[[ Input records, beginning ]]

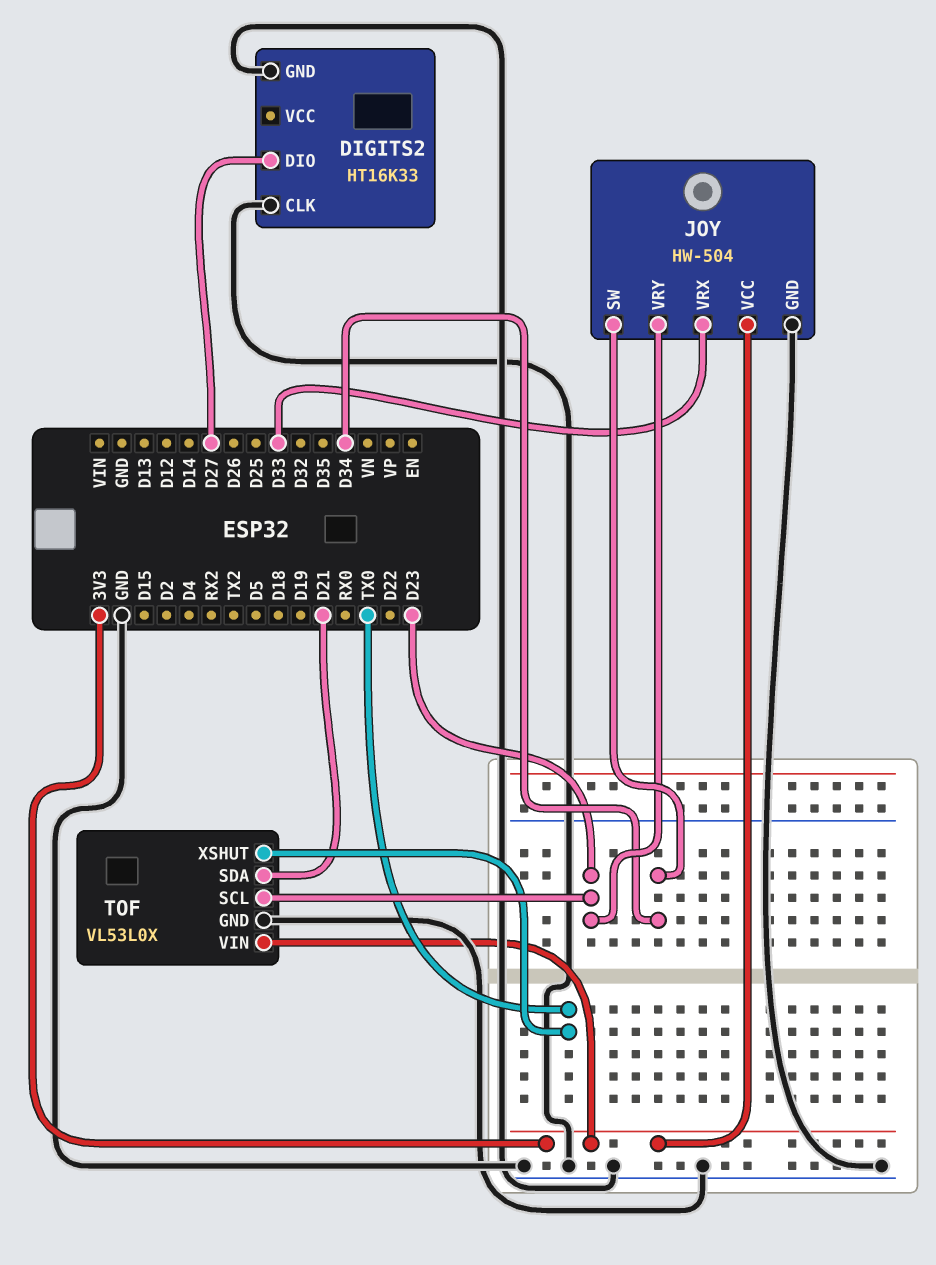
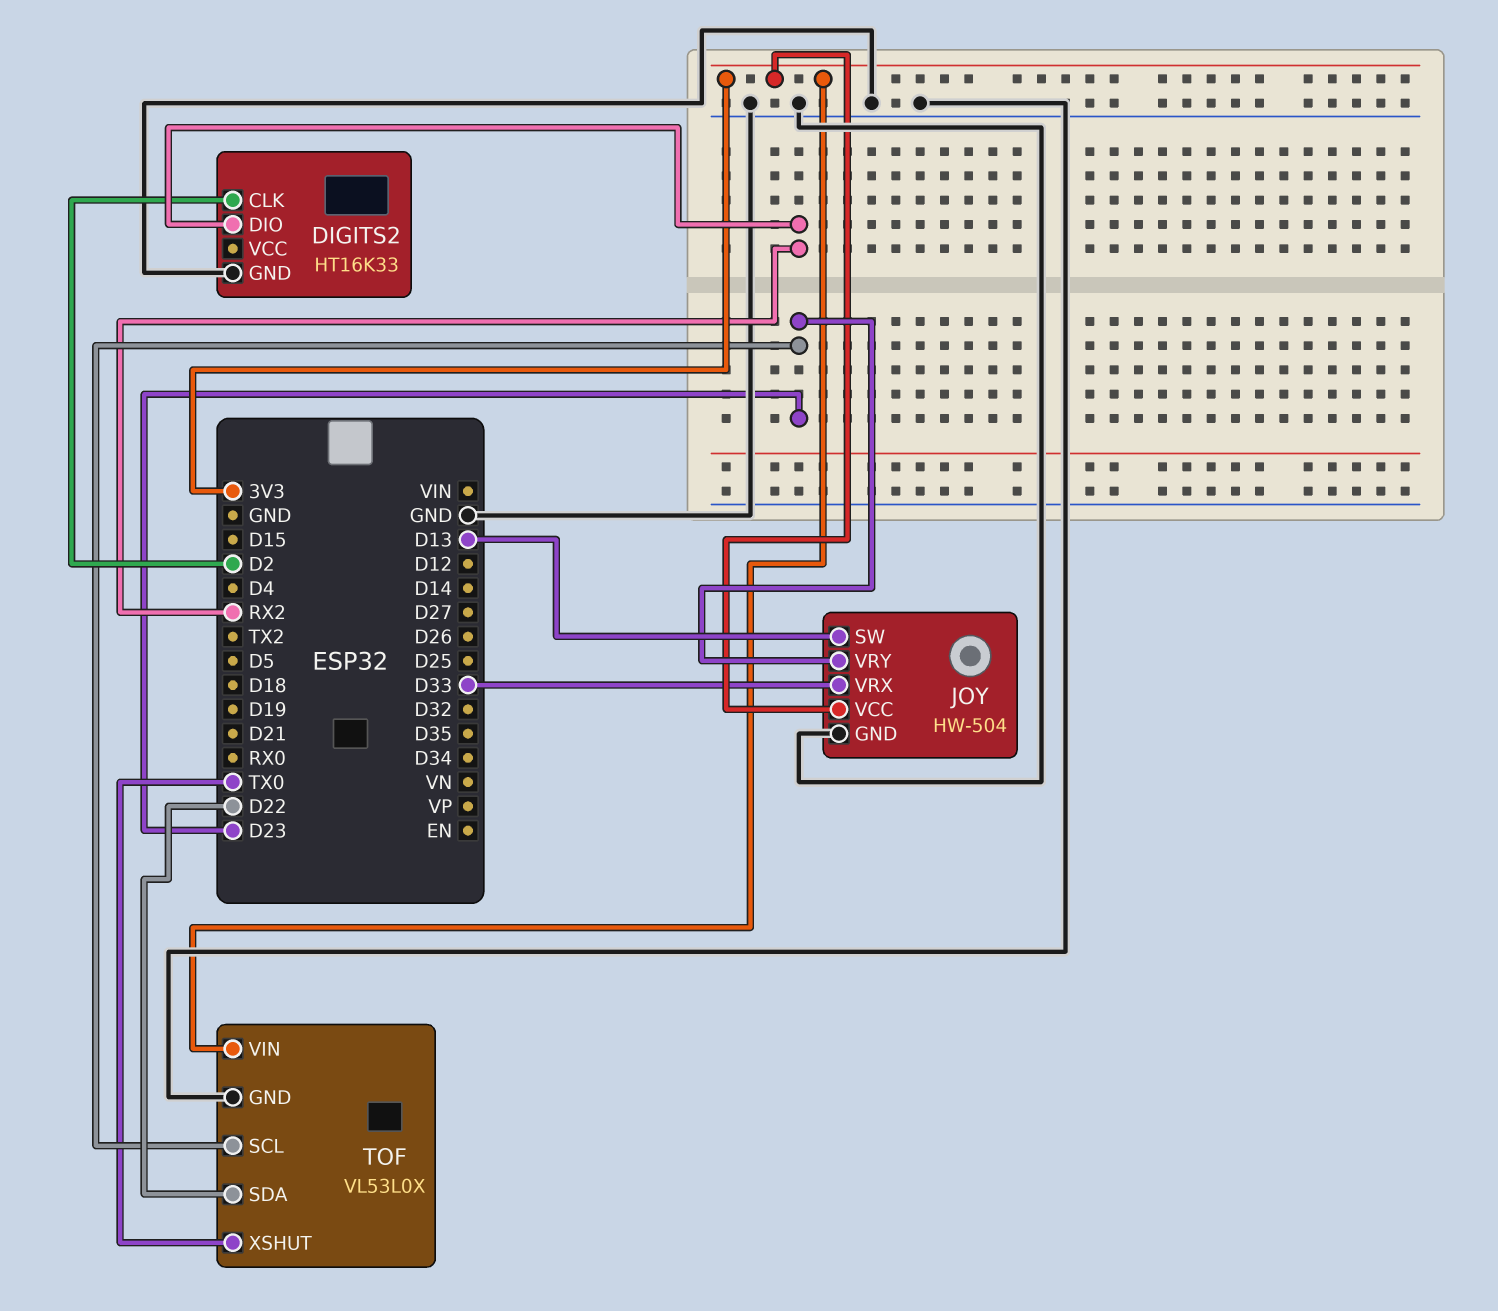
DIGITS2 pin CLK: GND -> D2
DIGITS2 pin DIO: D27 -> RX2
JOY pin SW: D34 -> D13
TOF pin SDA: D21 -> D22

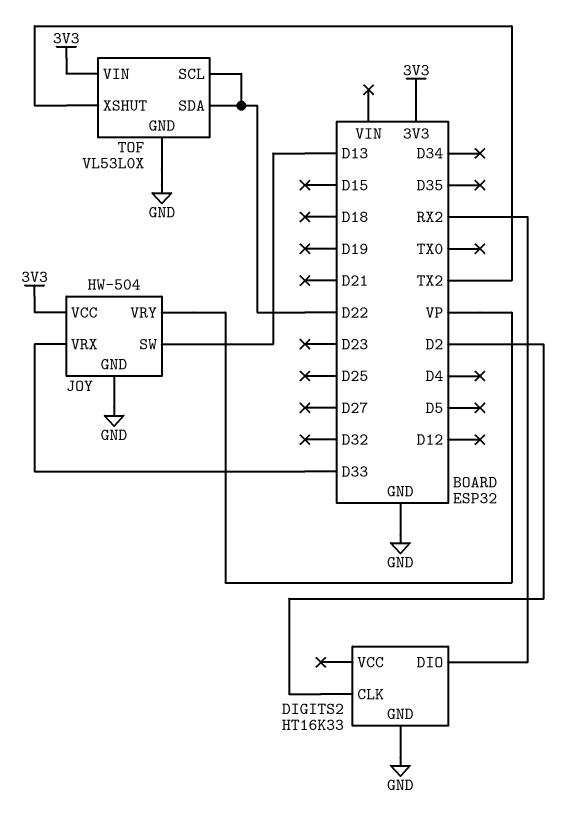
JOY pin VRY: D23 -> VP
TOF pin SCL: D23 -> D22
TOF pin XSHUT: TX0 -> TX2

[[ Input records, end ]]

What is needed is an exact copy of all the data, with no images in it.

§ **Response**
DIGITS2 pin CLK: GND -> D2
DIGITS2 pin DIO: D27 -> RX2
JOY pin SW: D34 -> D13
TOF pin SDA: D21 -> D22

JOY pin VRY: D23 -> VP
TOF pin SCL: D23 -> D22
TOF pin XSHUT: TX0 -> TX2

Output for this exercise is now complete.